- **What is being asked**
All lines at or after the one containing "(587, 187) = (698, 466): brown", up to the last line of the material, must be repeated exactly, and no others.

- **Input**

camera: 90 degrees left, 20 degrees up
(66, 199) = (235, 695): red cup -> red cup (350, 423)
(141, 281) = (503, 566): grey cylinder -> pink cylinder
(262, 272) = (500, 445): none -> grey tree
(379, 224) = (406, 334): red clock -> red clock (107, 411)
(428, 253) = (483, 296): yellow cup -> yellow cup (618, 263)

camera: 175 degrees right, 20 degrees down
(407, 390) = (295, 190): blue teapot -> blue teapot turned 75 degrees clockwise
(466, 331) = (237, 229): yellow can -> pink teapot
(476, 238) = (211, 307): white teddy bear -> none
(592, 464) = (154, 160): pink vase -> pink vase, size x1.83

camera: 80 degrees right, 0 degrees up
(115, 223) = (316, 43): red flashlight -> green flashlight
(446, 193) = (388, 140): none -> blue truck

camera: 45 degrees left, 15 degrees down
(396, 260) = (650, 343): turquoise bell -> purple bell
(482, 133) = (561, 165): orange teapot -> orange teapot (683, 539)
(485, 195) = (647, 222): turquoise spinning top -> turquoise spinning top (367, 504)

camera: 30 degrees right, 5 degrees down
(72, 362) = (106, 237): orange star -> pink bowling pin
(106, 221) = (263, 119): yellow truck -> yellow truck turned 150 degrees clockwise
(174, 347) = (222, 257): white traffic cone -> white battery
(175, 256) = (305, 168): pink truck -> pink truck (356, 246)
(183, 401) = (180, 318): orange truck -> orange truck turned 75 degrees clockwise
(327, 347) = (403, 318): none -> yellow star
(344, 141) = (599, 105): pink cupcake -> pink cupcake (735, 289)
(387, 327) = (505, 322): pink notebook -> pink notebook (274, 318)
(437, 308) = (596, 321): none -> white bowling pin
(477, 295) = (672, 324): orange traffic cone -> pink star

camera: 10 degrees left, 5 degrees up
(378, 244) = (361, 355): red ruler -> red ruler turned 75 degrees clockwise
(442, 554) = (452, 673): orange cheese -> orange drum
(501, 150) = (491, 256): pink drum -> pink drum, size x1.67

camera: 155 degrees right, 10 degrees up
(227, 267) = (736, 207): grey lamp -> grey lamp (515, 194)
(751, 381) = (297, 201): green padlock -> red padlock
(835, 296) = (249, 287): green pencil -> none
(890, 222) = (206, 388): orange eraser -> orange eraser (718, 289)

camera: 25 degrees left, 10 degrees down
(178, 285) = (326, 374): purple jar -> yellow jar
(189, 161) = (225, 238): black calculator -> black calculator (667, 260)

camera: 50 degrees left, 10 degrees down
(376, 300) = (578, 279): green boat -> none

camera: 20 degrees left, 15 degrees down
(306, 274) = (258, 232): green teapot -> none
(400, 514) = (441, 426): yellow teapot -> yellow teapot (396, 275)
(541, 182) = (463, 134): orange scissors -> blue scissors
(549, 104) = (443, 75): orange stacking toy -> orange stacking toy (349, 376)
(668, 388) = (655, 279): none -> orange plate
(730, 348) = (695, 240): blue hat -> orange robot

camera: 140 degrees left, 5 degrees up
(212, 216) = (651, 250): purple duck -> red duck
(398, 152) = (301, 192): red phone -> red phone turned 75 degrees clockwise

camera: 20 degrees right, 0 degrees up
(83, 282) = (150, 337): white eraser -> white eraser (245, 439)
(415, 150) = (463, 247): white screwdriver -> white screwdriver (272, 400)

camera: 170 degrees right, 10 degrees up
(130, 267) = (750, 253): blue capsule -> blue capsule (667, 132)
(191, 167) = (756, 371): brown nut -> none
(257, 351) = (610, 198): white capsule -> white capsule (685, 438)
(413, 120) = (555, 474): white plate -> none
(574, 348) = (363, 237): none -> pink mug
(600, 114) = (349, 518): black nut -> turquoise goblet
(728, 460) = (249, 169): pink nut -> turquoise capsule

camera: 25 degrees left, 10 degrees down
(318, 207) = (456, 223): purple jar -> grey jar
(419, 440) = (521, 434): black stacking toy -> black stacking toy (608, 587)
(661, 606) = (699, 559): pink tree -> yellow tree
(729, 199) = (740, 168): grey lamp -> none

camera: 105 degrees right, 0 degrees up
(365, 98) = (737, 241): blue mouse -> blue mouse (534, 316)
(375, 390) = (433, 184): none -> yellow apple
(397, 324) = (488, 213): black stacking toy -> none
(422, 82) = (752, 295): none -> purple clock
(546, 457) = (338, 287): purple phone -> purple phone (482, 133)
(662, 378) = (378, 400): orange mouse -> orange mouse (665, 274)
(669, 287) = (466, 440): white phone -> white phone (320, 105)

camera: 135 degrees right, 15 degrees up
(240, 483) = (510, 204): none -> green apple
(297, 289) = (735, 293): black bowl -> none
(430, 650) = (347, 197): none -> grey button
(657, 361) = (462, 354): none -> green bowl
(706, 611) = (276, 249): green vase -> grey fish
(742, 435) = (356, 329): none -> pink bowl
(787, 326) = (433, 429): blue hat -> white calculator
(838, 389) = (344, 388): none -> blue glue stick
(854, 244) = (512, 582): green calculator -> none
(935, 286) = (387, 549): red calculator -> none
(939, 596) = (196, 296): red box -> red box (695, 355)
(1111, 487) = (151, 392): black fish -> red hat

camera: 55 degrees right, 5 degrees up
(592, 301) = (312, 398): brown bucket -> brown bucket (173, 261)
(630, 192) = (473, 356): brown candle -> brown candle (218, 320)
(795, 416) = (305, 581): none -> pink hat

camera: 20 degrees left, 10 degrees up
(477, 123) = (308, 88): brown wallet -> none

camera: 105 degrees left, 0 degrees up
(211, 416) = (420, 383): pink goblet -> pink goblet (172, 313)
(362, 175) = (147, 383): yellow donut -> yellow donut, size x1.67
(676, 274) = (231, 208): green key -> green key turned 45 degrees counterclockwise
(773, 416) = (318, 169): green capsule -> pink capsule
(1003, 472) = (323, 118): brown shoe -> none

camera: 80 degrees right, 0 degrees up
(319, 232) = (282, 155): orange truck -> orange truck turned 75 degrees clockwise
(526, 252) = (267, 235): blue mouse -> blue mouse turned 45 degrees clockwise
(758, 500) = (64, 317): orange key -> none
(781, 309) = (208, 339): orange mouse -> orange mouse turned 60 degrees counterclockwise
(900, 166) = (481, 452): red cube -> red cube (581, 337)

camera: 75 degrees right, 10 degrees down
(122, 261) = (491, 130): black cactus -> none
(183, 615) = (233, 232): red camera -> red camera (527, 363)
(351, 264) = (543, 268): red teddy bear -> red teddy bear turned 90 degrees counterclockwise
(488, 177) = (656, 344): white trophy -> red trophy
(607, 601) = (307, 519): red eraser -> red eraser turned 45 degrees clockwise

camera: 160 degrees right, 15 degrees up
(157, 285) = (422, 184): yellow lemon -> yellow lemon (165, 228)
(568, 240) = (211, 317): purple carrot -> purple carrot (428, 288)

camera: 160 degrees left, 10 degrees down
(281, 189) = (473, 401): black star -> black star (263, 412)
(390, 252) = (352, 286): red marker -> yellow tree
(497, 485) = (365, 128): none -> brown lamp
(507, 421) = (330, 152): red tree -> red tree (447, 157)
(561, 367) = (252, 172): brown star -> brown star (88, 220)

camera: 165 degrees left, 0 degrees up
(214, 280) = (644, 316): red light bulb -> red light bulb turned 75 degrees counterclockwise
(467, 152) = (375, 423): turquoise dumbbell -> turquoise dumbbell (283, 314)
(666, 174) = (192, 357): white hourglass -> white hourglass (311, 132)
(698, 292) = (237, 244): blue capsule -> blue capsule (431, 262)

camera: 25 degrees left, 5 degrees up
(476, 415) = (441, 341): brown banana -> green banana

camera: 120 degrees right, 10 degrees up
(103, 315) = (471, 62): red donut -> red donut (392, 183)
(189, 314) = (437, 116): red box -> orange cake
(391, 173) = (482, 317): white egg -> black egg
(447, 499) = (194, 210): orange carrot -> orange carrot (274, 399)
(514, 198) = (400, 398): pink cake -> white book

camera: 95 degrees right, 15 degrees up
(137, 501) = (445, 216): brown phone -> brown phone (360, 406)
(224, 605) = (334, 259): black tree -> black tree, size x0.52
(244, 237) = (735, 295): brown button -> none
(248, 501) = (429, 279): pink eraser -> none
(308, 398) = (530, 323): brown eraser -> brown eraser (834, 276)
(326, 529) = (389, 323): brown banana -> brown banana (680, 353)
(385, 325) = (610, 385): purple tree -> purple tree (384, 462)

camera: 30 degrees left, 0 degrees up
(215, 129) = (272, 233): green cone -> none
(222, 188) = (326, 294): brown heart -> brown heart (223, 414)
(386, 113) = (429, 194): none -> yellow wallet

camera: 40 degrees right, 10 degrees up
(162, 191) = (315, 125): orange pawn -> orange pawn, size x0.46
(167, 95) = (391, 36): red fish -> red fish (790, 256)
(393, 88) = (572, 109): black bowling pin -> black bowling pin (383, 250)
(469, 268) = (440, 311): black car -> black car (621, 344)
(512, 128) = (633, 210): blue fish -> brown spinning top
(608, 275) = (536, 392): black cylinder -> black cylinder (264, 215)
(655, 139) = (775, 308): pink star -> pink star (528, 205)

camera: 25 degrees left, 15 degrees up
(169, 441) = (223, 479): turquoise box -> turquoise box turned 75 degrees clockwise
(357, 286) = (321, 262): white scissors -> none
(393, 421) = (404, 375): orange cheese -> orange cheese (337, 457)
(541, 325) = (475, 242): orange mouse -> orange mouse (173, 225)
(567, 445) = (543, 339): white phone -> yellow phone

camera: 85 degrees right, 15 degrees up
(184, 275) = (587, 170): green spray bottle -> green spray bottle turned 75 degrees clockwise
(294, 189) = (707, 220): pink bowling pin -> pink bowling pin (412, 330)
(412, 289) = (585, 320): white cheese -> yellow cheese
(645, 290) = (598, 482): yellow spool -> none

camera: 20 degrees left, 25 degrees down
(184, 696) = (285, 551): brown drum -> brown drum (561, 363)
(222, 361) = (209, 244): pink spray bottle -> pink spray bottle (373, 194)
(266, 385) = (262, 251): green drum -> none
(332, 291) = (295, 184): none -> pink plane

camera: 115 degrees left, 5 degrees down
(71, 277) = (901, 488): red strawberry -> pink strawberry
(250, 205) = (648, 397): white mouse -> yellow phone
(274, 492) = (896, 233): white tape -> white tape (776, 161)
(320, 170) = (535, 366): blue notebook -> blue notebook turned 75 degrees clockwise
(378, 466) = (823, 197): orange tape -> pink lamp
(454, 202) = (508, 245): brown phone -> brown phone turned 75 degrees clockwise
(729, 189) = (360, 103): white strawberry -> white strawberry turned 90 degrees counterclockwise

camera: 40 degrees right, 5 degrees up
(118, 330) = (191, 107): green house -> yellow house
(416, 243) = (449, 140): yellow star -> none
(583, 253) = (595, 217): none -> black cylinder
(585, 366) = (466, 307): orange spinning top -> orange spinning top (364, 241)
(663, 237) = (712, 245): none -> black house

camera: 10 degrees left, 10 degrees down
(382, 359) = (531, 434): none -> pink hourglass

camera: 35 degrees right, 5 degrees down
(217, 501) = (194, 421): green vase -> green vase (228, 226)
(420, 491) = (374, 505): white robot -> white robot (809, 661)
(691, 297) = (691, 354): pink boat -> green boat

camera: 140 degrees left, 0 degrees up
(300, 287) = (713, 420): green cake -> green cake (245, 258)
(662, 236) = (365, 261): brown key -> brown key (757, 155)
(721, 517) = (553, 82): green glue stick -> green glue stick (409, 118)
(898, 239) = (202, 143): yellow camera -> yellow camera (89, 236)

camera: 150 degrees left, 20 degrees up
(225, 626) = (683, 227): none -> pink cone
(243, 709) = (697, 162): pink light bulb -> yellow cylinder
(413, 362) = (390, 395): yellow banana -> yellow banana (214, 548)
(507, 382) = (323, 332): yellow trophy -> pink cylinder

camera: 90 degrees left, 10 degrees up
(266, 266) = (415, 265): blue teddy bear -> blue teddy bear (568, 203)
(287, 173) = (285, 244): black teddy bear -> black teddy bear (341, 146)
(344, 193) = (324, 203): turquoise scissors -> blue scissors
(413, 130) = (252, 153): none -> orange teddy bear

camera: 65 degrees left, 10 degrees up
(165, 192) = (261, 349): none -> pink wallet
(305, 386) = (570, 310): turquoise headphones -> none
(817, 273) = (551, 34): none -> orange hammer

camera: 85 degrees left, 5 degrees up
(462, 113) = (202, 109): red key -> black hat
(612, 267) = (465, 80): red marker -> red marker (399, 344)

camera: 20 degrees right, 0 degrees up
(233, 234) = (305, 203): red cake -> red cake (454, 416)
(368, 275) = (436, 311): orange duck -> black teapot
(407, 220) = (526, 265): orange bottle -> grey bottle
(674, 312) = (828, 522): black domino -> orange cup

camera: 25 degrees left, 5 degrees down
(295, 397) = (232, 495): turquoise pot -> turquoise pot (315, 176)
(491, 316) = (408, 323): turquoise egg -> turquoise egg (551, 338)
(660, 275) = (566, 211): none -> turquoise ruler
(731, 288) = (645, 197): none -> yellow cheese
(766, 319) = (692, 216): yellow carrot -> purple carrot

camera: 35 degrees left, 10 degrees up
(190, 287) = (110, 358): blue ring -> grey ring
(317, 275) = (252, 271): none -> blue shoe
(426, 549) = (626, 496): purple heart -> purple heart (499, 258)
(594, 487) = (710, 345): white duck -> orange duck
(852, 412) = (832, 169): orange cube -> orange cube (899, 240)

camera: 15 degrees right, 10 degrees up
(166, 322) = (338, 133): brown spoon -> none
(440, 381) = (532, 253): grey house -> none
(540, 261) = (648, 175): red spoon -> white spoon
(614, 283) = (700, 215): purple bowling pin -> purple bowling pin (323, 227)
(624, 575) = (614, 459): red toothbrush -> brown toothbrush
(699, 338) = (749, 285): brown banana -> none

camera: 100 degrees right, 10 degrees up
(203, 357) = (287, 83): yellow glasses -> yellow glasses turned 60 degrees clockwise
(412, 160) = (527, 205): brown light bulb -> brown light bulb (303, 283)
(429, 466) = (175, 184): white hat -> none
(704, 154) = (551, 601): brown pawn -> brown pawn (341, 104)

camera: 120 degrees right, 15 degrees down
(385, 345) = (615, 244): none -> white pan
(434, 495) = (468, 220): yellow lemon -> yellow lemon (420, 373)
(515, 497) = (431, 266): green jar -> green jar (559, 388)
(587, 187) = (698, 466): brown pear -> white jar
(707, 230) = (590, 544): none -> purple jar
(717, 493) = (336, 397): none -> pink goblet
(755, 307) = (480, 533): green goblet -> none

- **Solved exercise**
(587, 187) = (698, 466): brown pear -> white jar
(707, 230) = (590, 544): none -> purple jar
(717, 493) = (336, 397): none -> pink goblet
(755, 307) = (480, 533): green goblet -> none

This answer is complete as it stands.